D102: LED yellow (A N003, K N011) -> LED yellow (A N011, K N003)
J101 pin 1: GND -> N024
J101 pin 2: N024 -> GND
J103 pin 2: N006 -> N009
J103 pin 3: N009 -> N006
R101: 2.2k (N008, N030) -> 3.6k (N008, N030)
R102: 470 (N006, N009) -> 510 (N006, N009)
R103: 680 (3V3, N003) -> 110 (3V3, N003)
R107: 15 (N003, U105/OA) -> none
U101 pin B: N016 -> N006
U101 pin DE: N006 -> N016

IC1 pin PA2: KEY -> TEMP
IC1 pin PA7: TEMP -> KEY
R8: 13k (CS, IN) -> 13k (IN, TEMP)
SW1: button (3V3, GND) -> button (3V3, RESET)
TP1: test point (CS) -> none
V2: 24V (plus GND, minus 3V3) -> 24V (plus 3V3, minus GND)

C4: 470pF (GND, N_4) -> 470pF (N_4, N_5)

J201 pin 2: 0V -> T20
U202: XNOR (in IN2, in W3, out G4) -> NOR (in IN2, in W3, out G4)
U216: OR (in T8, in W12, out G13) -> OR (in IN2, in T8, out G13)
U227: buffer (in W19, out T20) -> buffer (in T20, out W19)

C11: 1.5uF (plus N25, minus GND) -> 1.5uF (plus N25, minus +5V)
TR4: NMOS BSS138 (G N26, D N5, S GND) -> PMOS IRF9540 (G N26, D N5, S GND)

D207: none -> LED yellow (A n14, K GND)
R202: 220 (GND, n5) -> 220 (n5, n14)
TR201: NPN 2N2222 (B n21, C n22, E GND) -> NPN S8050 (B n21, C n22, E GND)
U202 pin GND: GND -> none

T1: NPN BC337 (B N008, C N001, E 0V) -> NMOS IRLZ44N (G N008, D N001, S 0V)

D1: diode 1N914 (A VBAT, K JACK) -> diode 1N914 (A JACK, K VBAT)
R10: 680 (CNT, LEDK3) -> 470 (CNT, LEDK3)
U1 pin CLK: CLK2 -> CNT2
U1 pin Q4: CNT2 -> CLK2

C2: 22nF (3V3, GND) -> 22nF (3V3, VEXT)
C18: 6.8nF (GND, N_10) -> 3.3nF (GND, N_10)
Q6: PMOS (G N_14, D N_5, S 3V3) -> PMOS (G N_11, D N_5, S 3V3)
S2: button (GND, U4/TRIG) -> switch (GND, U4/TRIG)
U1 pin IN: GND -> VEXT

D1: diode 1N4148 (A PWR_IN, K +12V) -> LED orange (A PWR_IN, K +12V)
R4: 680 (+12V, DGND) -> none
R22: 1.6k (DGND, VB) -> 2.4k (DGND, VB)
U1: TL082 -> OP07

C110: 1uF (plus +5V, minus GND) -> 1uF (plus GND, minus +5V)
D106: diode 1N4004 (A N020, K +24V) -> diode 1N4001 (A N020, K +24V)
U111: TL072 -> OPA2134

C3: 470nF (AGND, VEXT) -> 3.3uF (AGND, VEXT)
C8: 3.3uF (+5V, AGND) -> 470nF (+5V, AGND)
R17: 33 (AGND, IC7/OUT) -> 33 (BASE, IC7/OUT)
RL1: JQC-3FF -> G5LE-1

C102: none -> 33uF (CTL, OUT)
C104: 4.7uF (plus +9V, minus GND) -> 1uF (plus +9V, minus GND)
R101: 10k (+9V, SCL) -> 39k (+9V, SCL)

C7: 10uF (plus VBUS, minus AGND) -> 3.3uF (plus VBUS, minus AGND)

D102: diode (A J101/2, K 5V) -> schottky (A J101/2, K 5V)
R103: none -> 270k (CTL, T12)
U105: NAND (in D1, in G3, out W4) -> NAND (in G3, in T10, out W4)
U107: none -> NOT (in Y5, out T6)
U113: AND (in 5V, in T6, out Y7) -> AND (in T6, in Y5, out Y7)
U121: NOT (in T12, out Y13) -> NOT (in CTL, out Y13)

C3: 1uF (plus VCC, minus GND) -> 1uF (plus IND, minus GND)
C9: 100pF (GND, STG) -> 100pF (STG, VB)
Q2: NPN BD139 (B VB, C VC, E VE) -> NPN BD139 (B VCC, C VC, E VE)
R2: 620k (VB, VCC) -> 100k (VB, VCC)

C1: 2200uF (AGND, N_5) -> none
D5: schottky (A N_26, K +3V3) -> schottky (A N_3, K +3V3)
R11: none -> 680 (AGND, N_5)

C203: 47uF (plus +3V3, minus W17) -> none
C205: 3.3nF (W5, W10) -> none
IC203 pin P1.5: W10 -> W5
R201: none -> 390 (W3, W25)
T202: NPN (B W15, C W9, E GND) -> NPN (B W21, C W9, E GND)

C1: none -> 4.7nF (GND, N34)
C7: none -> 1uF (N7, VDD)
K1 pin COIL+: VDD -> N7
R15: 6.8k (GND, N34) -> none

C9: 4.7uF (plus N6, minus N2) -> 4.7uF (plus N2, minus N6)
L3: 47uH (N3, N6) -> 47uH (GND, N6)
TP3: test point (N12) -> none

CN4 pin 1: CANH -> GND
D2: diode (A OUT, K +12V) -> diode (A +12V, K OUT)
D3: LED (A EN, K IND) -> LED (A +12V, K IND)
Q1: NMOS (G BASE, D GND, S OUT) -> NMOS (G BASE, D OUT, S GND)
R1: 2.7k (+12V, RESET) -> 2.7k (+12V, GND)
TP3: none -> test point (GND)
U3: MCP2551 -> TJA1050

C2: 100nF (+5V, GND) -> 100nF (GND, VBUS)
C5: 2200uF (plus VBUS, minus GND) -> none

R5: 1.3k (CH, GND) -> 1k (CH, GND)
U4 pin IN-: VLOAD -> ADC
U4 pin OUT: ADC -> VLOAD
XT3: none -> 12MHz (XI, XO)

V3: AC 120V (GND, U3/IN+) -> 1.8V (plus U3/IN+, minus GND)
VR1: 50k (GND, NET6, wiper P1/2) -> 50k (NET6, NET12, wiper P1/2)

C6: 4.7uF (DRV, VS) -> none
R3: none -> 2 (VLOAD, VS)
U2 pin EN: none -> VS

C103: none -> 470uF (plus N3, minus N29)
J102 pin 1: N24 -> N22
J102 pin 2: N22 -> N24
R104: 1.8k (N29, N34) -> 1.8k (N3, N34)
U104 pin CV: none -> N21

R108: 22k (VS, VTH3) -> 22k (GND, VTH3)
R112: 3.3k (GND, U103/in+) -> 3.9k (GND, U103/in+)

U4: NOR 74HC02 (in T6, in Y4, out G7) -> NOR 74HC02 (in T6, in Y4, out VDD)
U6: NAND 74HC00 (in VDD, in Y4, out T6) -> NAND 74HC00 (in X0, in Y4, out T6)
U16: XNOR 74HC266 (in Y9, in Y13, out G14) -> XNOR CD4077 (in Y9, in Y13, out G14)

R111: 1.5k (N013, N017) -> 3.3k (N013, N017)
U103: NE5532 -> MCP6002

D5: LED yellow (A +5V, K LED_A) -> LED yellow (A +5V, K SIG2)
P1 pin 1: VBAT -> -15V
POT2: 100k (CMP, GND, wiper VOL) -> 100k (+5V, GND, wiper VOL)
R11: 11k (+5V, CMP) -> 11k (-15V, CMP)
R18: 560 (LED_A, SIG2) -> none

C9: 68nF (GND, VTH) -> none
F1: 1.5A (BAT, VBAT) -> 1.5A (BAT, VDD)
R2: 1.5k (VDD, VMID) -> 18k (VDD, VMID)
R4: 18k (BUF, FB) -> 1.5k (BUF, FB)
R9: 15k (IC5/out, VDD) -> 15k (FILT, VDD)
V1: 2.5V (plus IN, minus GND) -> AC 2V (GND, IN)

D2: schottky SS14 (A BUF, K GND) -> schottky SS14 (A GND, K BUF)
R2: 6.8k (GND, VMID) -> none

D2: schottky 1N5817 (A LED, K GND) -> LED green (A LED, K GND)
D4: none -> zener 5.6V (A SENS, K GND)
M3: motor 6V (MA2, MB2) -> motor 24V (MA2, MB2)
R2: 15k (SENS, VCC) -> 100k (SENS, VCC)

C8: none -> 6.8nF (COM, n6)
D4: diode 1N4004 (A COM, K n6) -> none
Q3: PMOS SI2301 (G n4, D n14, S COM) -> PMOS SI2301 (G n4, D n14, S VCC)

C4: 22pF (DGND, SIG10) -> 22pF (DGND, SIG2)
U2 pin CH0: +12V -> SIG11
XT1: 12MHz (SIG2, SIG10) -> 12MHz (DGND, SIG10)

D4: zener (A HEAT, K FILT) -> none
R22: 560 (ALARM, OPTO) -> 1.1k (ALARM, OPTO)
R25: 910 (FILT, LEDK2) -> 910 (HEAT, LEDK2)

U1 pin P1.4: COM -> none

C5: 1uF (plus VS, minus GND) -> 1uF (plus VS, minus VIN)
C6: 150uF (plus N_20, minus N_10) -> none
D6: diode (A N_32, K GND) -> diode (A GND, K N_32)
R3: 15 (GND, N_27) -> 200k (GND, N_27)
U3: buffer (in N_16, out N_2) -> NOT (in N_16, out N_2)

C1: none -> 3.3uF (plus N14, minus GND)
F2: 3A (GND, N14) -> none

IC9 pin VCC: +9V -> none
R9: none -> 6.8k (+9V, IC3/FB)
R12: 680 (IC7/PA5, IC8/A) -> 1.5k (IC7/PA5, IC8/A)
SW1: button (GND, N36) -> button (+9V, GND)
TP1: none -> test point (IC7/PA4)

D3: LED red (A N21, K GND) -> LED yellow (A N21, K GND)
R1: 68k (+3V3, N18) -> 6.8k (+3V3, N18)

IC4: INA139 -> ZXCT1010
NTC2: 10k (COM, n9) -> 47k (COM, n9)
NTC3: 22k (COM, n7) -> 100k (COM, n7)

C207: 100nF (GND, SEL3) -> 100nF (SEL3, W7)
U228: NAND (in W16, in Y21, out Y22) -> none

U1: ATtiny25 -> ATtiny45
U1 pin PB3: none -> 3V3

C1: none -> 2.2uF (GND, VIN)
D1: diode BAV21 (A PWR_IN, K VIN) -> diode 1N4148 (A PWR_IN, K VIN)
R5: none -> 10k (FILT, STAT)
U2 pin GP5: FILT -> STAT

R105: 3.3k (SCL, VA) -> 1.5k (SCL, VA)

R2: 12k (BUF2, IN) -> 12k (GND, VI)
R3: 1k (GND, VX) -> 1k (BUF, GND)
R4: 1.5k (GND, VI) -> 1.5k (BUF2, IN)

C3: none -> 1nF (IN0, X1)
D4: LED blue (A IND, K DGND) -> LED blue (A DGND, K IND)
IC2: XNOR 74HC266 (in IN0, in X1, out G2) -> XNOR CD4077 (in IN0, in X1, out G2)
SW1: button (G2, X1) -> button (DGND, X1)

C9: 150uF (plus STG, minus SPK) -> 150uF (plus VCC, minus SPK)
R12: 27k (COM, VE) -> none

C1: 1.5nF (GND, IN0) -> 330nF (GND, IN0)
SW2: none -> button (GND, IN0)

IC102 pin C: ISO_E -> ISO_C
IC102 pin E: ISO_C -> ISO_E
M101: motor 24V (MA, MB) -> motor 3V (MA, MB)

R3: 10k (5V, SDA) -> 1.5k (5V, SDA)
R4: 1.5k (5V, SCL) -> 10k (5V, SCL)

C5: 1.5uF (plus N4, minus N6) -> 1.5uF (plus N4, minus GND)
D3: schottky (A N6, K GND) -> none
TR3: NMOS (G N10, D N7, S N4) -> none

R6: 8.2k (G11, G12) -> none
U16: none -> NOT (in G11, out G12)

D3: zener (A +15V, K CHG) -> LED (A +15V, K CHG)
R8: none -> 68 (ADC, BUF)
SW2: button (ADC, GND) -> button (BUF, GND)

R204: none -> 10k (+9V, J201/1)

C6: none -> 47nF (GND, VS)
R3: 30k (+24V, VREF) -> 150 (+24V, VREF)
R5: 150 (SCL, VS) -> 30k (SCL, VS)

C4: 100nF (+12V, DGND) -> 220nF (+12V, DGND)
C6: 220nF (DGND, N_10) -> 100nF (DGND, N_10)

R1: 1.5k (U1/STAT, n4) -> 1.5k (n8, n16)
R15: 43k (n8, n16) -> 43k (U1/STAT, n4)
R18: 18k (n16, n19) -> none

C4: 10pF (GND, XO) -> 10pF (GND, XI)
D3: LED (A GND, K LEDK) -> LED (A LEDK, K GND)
-------------------------
Every line above that holds the word "FILT" needs to be copied.

R9: 15k (IC5/out, VDD) -> 15k (FILT, VDD)
D4: zener (A HEAT, K FILT) -> none
R25: 910 (FILT, LEDK2) -> 910 (HEAT, LEDK2)
R5: none -> 10k (FILT, STAT)
U2 pin GP5: FILT -> STAT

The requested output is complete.